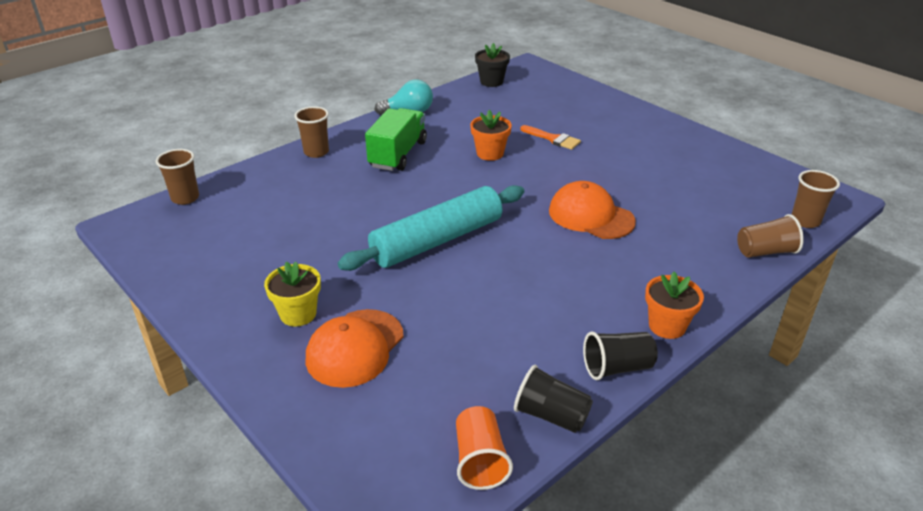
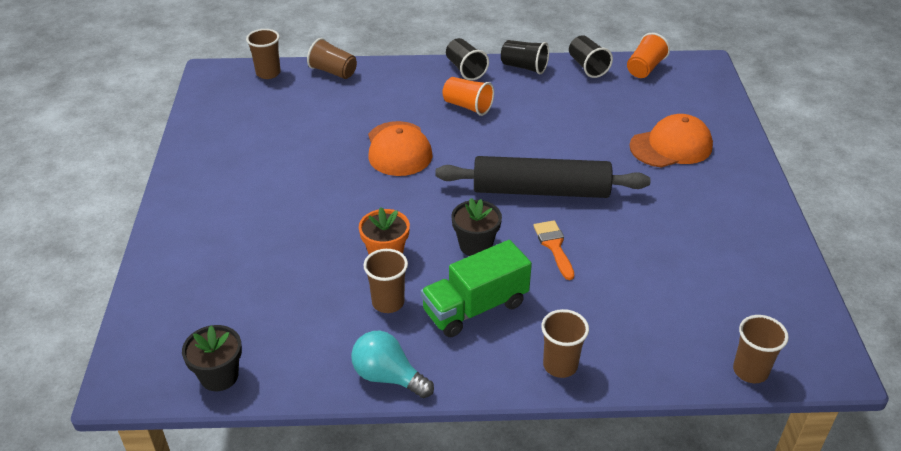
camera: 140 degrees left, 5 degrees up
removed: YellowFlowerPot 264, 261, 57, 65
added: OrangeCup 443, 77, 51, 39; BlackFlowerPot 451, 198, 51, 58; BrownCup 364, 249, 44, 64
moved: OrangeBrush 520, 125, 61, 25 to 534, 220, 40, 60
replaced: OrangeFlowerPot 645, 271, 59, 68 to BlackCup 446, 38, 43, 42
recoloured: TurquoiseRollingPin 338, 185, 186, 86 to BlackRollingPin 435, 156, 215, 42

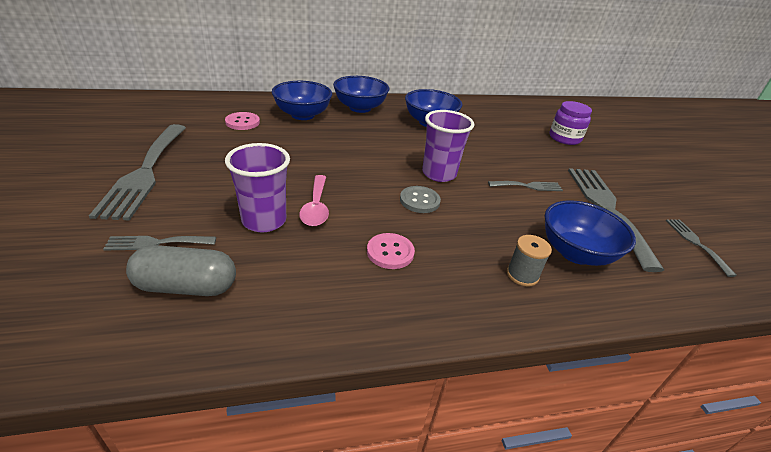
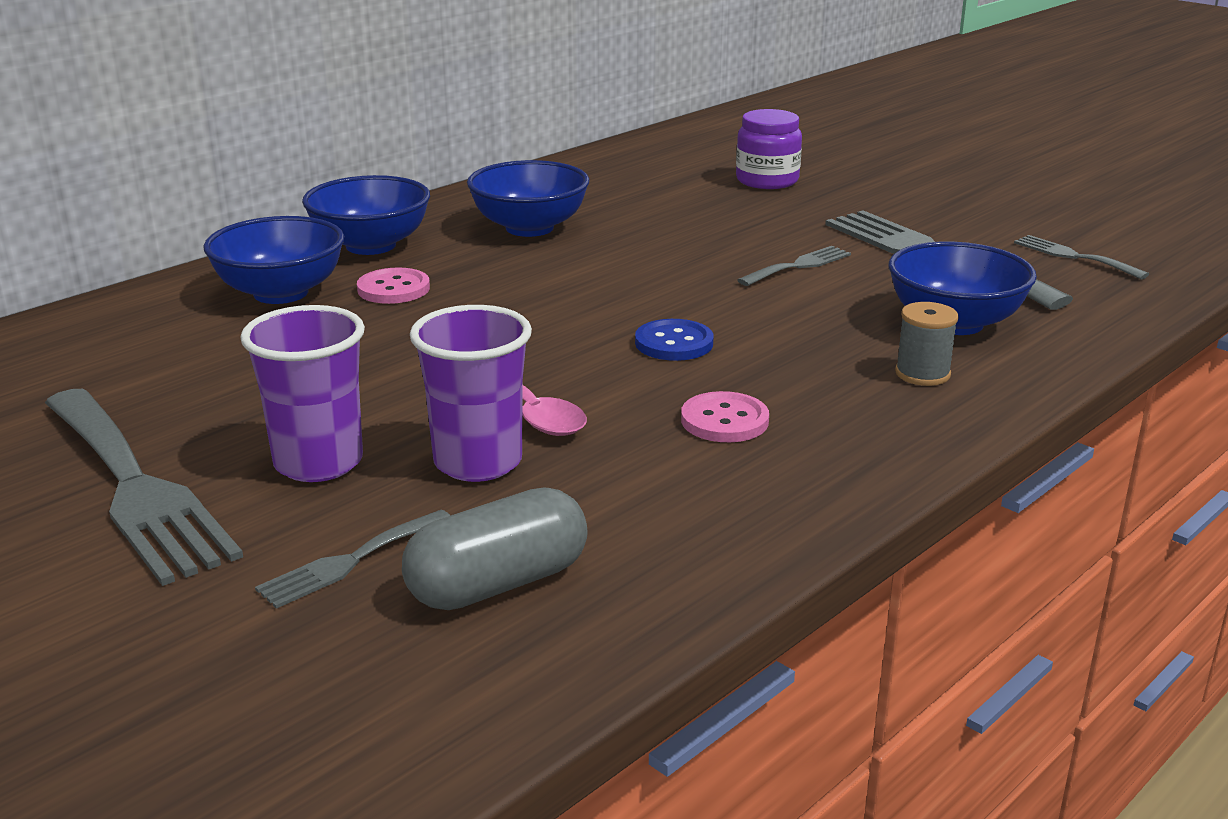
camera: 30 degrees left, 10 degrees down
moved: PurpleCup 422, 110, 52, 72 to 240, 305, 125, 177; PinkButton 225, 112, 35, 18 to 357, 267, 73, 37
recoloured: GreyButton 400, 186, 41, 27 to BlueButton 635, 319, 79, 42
◇ ◇ ◇ ◇ ◇ ◇ ◇
WORK REQUIRED> Could you reproduce every record above exactly, leaving out the pictures?

ANSWER TO THE EXERCISE>
camera: 140 degrees left, 5 degrees up
removed: YellowFlowerPot 264, 261, 57, 65
added: OrangeCup 443, 77, 51, 39; BlackFlowerPot 451, 198, 51, 58; BrownCup 364, 249, 44, 64
moved: OrangeBrush 520, 125, 61, 25 to 534, 220, 40, 60
replaced: OrangeFlowerPot 645, 271, 59, 68 to BlackCup 446, 38, 43, 42
recoloured: TurquoiseRollingPin 338, 185, 186, 86 to BlackRollingPin 435, 156, 215, 42

camera: 30 degrees left, 10 degrees down
moved: PurpleCup 422, 110, 52, 72 to 240, 305, 125, 177; PinkButton 225, 112, 35, 18 to 357, 267, 73, 37
recoloured: GreyButton 400, 186, 41, 27 to BlueButton 635, 319, 79, 42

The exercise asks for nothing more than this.